━━ Information shown

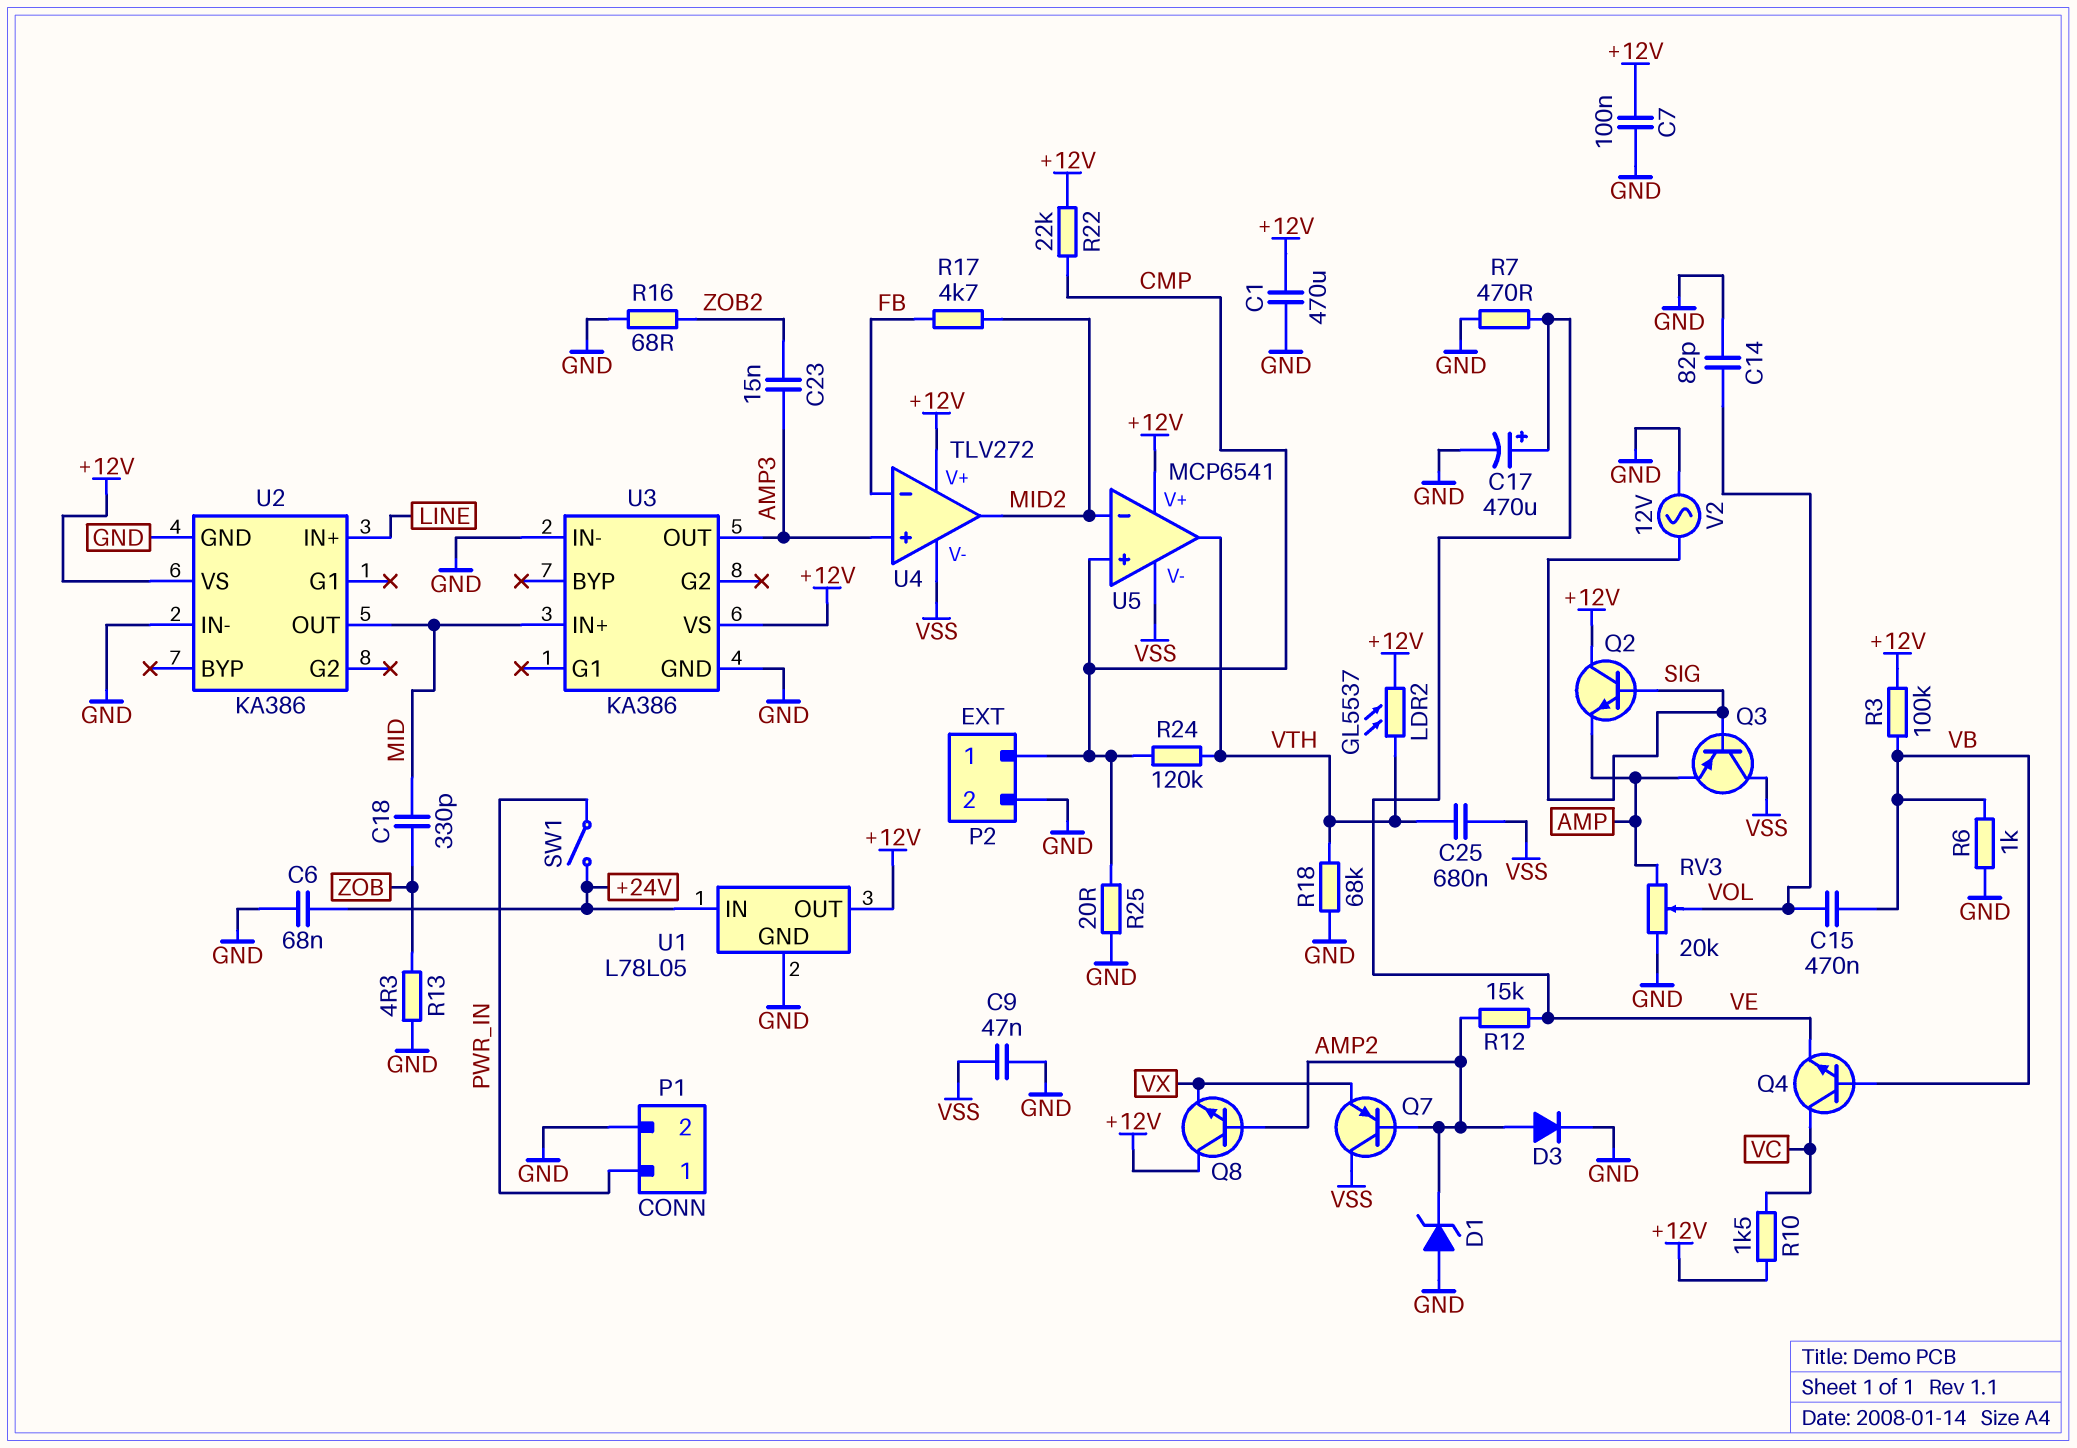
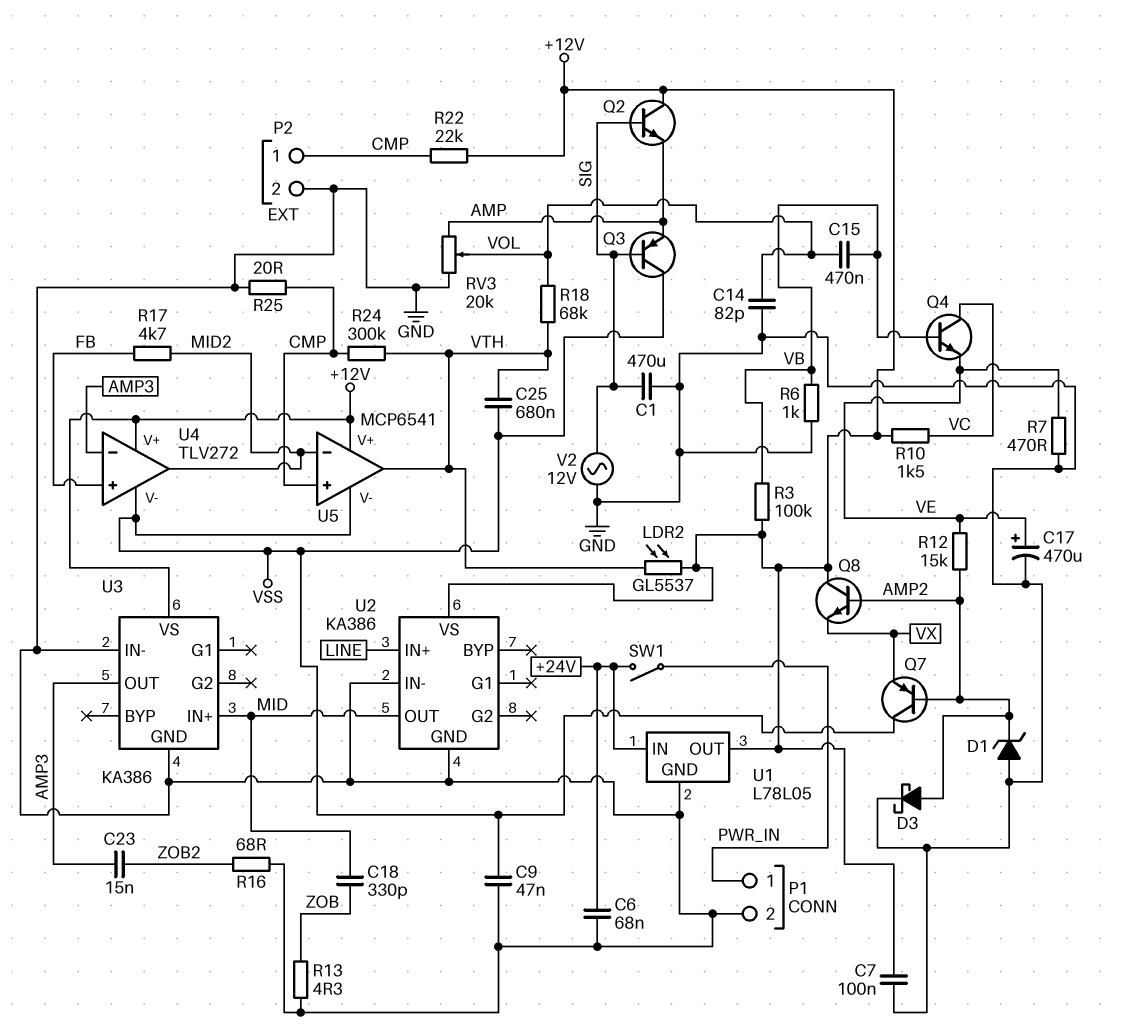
C1: 470uF (+12V, GND) -> 470uF (GND, SIG)
D3: diode (A AMP2, K GND) -> schottky (A AMP2, K GND)
R18: 68k (GND, VTH) -> 68k (VOL, VTH)
R24: 120k (CMP, VTH) -> 300k (CMP, VTH)
U4 pin in+: AMP3 -> FB
U4 pin in-: FB -> AMP3

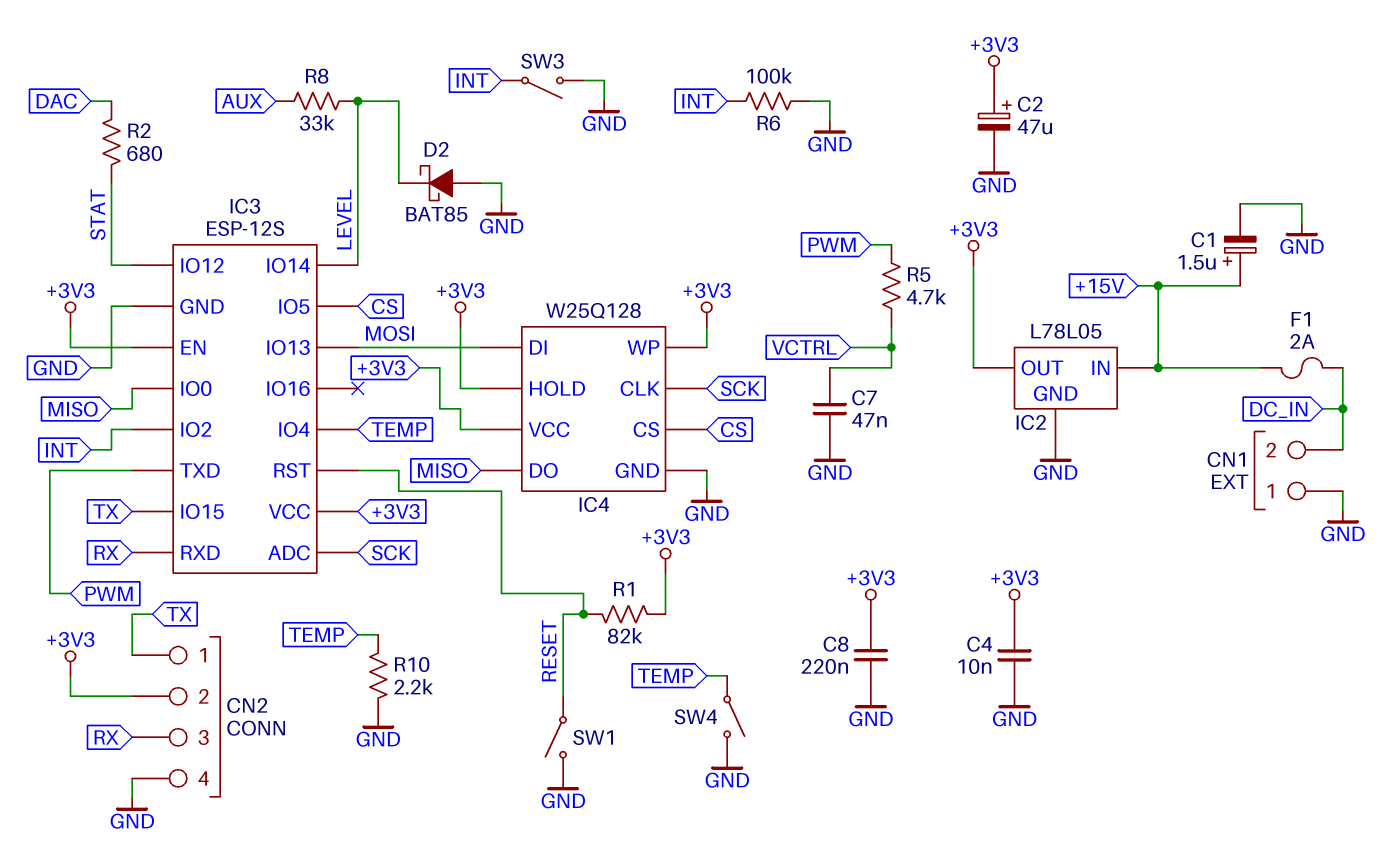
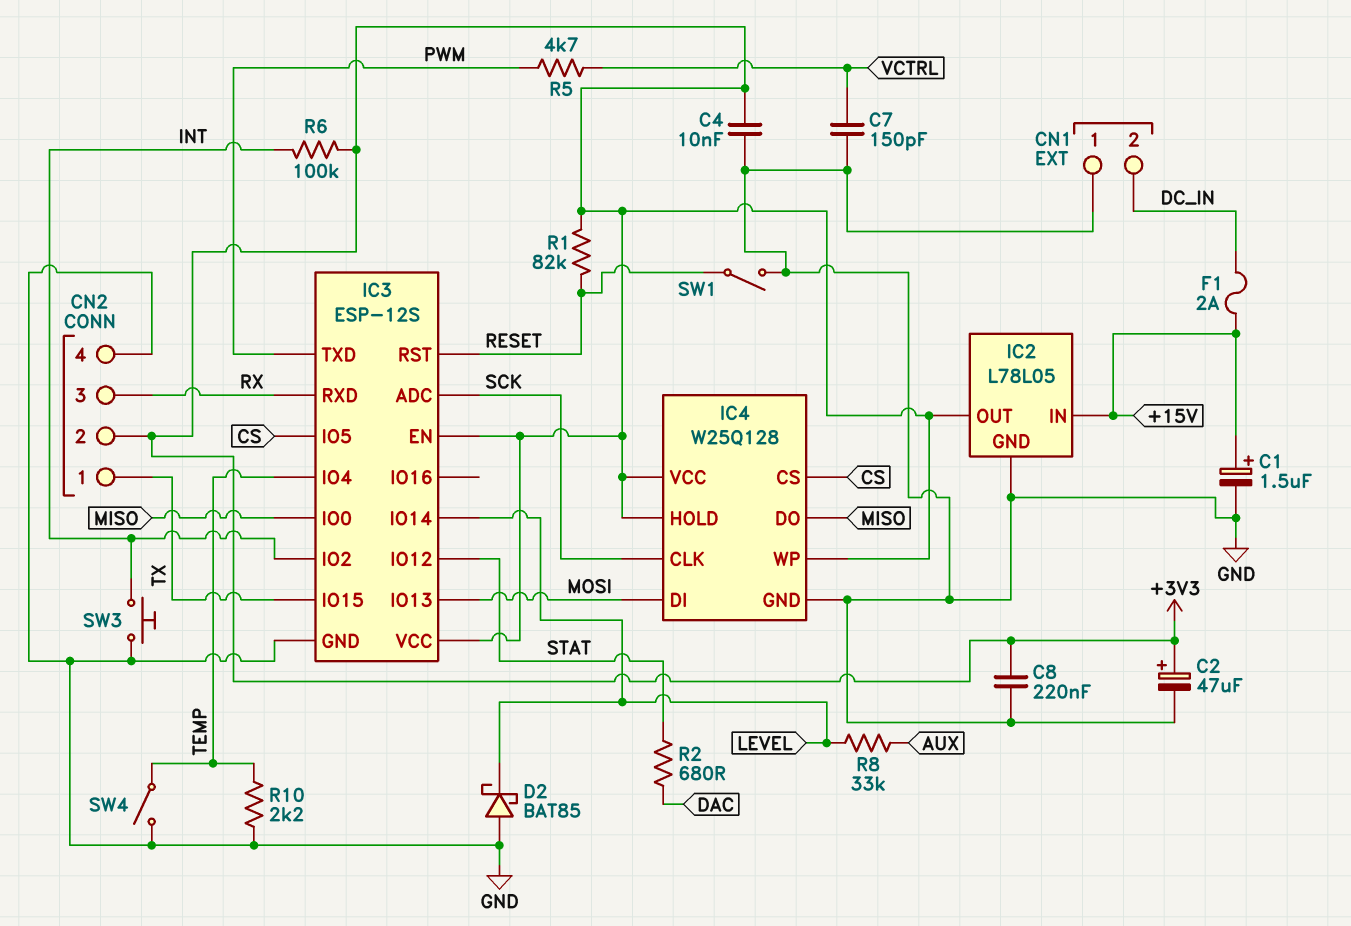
C7: 47nF (GND, VCTRL) -> 150pF (GND, VCTRL)
R6: 100k (GND, INT) -> 100k (+3V3, INT)
SW3: switch (GND, INT) -> button (GND, INT)

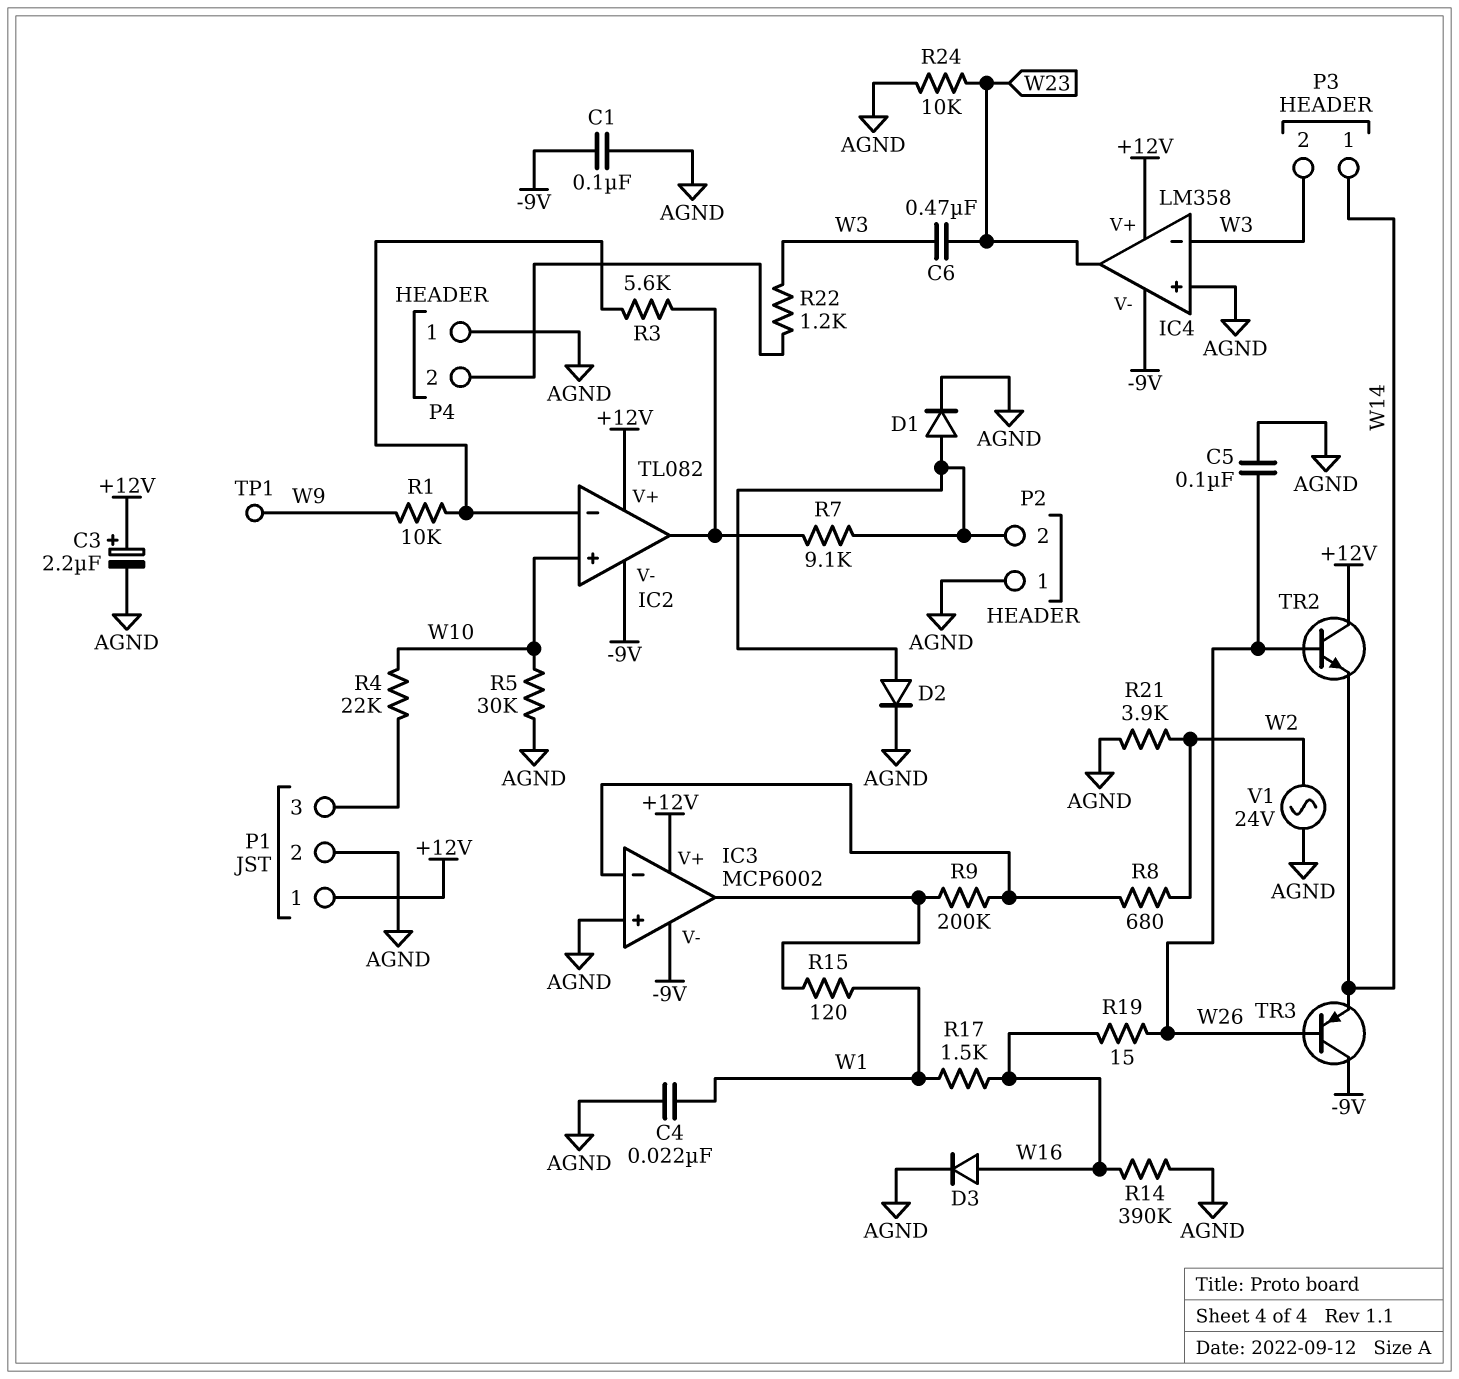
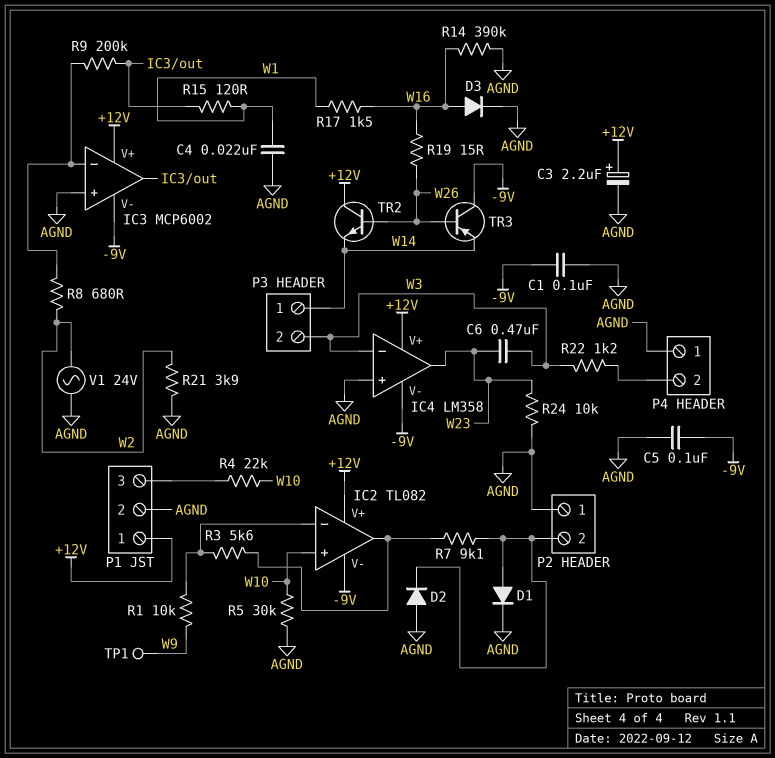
C5: 100nF (AGND, W26) -> 100nF (-9V, AGND)
D2: diode (A P2/2, K AGND) -> diode (A AGND, K P2/2)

━━━━

# [Your goal]
Repeat the data above exactly, leaving out any pictures it holds.

# [Answer space]
C1: 470uF (+12V, GND) -> 470uF (GND, SIG)
D3: diode (A AMP2, K GND) -> schottky (A AMP2, K GND)
R18: 68k (GND, VTH) -> 68k (VOL, VTH)
R24: 120k (CMP, VTH) -> 300k (CMP, VTH)
U4 pin in+: AMP3 -> FB
U4 pin in-: FB -> AMP3

C7: 47nF (GND, VCTRL) -> 150pF (GND, VCTRL)
R6: 100k (GND, INT) -> 100k (+3V3, INT)
SW3: switch (GND, INT) -> button (GND, INT)

C5: 100nF (AGND, W26) -> 100nF (-9V, AGND)
D2: diode (A P2/2, K AGND) -> diode (A AGND, K P2/2)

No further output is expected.